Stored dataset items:
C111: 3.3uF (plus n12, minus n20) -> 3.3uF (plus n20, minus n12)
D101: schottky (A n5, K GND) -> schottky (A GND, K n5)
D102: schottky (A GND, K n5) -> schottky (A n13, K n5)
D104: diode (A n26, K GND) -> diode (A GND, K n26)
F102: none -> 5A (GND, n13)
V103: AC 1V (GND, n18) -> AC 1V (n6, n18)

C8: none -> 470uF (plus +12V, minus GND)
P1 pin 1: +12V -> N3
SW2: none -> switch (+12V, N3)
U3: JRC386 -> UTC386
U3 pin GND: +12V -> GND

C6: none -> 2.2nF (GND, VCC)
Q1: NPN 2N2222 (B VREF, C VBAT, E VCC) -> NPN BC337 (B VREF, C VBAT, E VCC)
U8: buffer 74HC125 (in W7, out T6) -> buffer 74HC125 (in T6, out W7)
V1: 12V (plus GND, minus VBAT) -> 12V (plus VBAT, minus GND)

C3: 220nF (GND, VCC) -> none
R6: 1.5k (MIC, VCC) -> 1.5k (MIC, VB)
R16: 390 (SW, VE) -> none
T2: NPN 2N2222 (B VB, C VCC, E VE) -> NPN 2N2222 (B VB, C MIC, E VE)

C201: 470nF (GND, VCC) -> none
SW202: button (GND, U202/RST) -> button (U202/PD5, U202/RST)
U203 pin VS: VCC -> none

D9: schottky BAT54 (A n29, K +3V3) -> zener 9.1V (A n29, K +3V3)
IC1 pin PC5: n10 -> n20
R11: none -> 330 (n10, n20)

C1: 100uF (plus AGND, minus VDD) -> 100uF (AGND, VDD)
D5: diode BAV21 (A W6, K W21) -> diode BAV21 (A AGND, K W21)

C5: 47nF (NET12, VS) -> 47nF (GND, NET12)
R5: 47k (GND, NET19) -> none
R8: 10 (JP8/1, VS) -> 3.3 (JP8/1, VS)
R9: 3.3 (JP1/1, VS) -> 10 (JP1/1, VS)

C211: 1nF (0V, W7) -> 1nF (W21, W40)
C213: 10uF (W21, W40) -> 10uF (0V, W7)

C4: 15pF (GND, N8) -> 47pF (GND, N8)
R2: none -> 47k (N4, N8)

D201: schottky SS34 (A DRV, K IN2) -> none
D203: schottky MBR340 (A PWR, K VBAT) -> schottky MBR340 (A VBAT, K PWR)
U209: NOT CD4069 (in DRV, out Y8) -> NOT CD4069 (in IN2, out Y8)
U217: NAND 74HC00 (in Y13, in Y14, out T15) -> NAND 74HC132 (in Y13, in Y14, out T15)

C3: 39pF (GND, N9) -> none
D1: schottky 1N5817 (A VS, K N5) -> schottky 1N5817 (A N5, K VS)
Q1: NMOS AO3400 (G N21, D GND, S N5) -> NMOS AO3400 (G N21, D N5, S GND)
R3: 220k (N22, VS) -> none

**REQUIRED WORK**
Your response must consist of the entries, reproduced exactly.

**OUTPUT BELOW**
C111: 3.3uF (plus n12, minus n20) -> 3.3uF (plus n20, minus n12)
D101: schottky (A n5, K GND) -> schottky (A GND, K n5)
D102: schottky (A GND, K n5) -> schottky (A n13, K n5)
D104: diode (A n26, K GND) -> diode (A GND, K n26)
F102: none -> 5A (GND, n13)
V103: AC 1V (GND, n18) -> AC 1V (n6, n18)

C8: none -> 470uF (plus +12V, minus GND)
P1 pin 1: +12V -> N3
SW2: none -> switch (+12V, N3)
U3: JRC386 -> UTC386
U3 pin GND: +12V -> GND

C6: none -> 2.2nF (GND, VCC)
Q1: NPN 2N2222 (B VREF, C VBAT, E VCC) -> NPN BC337 (B VREF, C VBAT, E VCC)
U8: buffer 74HC125 (in W7, out T6) -> buffer 74HC125 (in T6, out W7)
V1: 12V (plus GND, minus VBAT) -> 12V (plus VBAT, minus GND)

C3: 220nF (GND, VCC) -> none
R6: 1.5k (MIC, VCC) -> 1.5k (MIC, VB)
R16: 390 (SW, VE) -> none
T2: NPN 2N2222 (B VB, C VCC, E VE) -> NPN 2N2222 (B VB, C MIC, E VE)

C201: 470nF (GND, VCC) -> none
SW202: button (GND, U202/RST) -> button (U202/PD5, U202/RST)
U203 pin VS: VCC -> none

D9: schottky BAT54 (A n29, K +3V3) -> zener 9.1V (A n29, K +3V3)
IC1 pin PC5: n10 -> n20
R11: none -> 330 (n10, n20)

C1: 100uF (plus AGND, minus VDD) -> 100uF (AGND, VDD)
D5: diode BAV21 (A W6, K W21) -> diode BAV21 (A AGND, K W21)

C5: 47nF (NET12, VS) -> 47nF (GND, NET12)
R5: 47k (GND, NET19) -> none
R8: 10 (JP8/1, VS) -> 3.3 (JP8/1, VS)
R9: 3.3 (JP1/1, VS) -> 10 (JP1/1, VS)

C211: 1nF (0V, W7) -> 1nF (W21, W40)
C213: 10uF (W21, W40) -> 10uF (0V, W7)

C4: 15pF (GND, N8) -> 47pF (GND, N8)
R2: none -> 47k (N4, N8)

D201: schottky SS34 (A DRV, K IN2) -> none
D203: schottky MBR340 (A PWR, K VBAT) -> schottky MBR340 (A VBAT, K PWR)
U209: NOT CD4069 (in DRV, out Y8) -> NOT CD4069 (in IN2, out Y8)
U217: NAND 74HC00 (in Y13, in Y14, out T15) -> NAND 74HC132 (in Y13, in Y14, out T15)

C3: 39pF (GND, N9) -> none
D1: schottky 1N5817 (A VS, K N5) -> schottky 1N5817 (A N5, K VS)
Q1: NMOS AO3400 (G N21, D GND, S N5) -> NMOS AO3400 (G N21, D N5, S GND)
R3: 220k (N22, VS) -> none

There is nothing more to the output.